Exercise aim:
Below, find the line containing "camera: 40 degrees left, 0 degrees up" and the line containing "(1020, 442) = (966, 679): blue"; reproduce exactly those two and every line between them, omitting pictures.

Excerpted records:
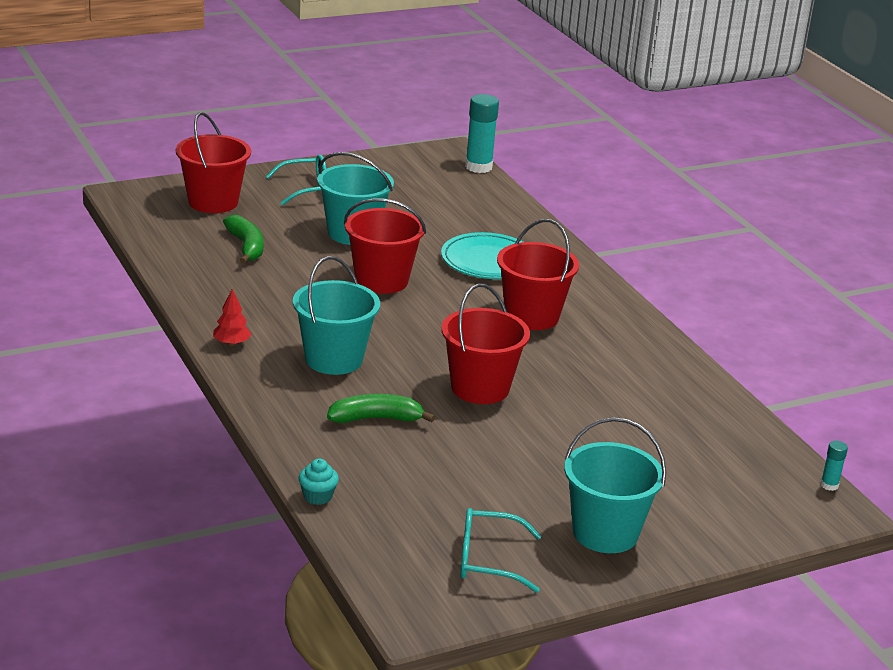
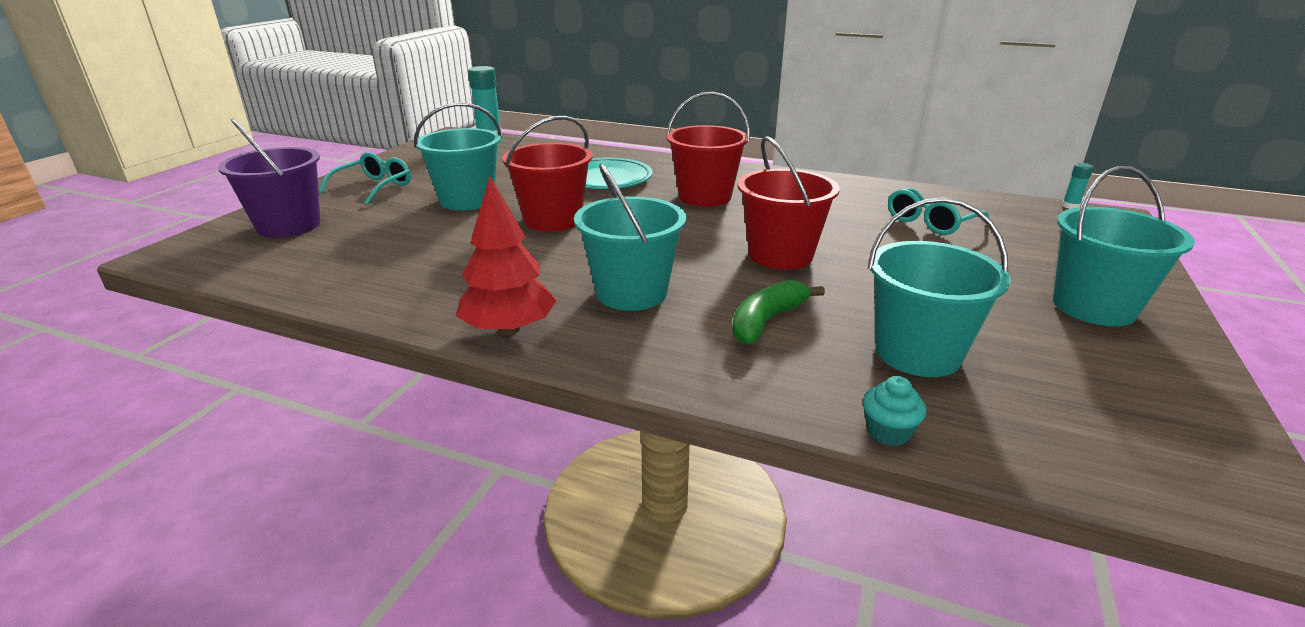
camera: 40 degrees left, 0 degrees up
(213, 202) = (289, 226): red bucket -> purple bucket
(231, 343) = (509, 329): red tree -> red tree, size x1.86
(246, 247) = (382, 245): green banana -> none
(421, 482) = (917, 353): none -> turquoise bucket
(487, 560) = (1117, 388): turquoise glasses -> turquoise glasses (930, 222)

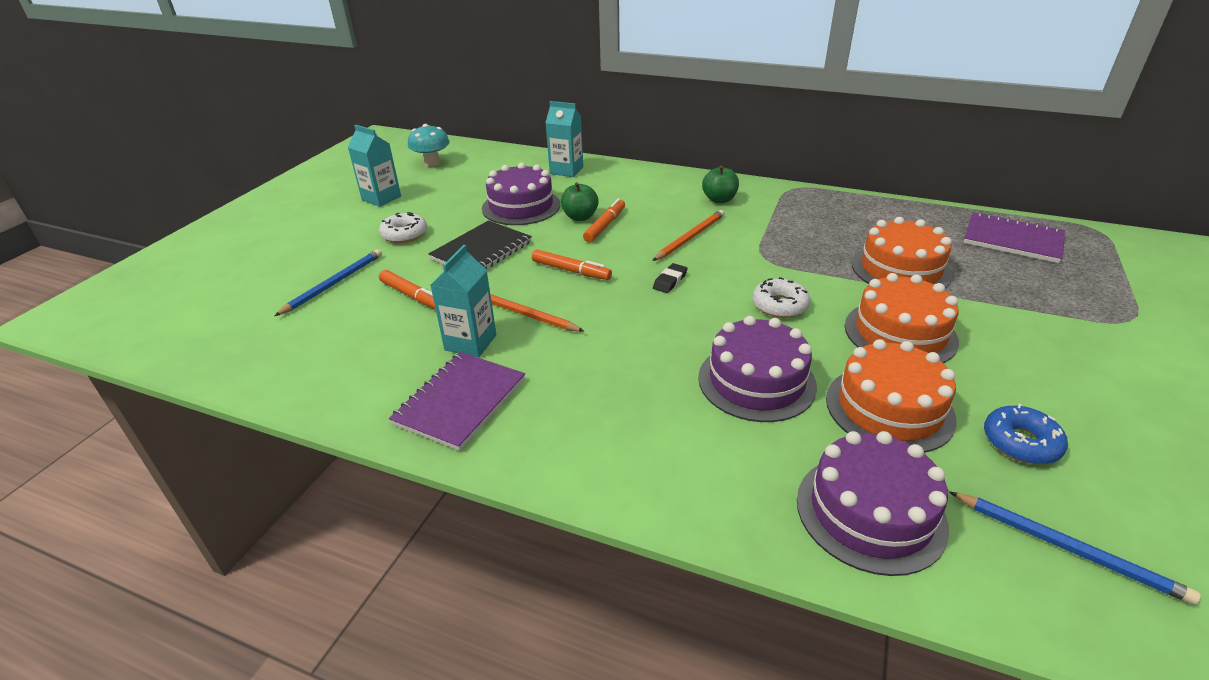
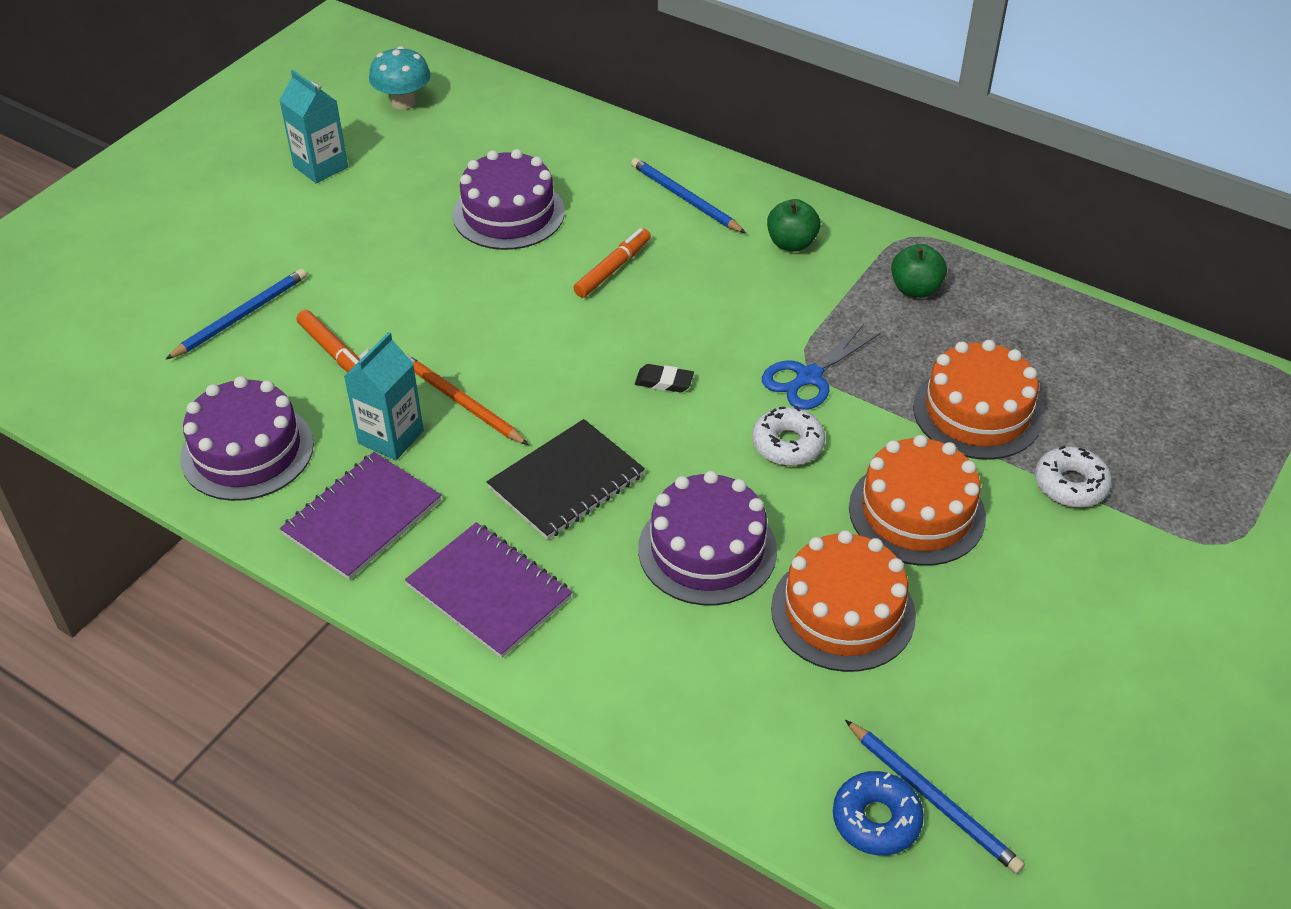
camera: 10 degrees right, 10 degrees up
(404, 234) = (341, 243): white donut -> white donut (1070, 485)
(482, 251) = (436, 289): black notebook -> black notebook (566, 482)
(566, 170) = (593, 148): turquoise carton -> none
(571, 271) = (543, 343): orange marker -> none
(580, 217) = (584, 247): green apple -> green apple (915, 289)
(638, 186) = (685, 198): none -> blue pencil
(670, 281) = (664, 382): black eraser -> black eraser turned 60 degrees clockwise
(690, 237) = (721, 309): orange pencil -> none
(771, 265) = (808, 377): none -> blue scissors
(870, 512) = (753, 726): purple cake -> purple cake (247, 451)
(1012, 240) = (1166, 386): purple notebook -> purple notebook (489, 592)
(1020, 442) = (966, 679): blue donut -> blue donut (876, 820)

---

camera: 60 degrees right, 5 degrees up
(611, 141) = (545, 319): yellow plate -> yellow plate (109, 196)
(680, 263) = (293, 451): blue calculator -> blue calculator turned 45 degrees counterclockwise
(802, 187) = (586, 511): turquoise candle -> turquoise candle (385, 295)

Task solution:
camera: 40 degrees left, 0 degrees up
(213, 202) = (289, 226): red bucket -> purple bucket
(231, 343) = (509, 329): red tree -> red tree, size x1.86
(246, 247) = (382, 245): green banana -> none
(421, 482) = (917, 353): none -> turquoise bucket
(487, 560) = (1117, 388): turquoise glasses -> turquoise glasses (930, 222)

camera: 10 degrees right, 10 degrees up
(404, 234) = (341, 243): white donut -> white donut (1070, 485)
(482, 251) = (436, 289): black notebook -> black notebook (566, 482)
(566, 170) = (593, 148): turquoise carton -> none
(571, 271) = (543, 343): orange marker -> none
(580, 217) = (584, 247): green apple -> green apple (915, 289)
(638, 186) = (685, 198): none -> blue pencil
(670, 281) = (664, 382): black eraser -> black eraser turned 60 degrees clockwise
(690, 237) = (721, 309): orange pencil -> none
(771, 265) = (808, 377): none -> blue scissors
(870, 512) = (753, 726): purple cake -> purple cake (247, 451)
(1012, 240) = (1166, 386): purple notebook -> purple notebook (489, 592)
(1020, 442) = (966, 679): blue donut -> blue donut (876, 820)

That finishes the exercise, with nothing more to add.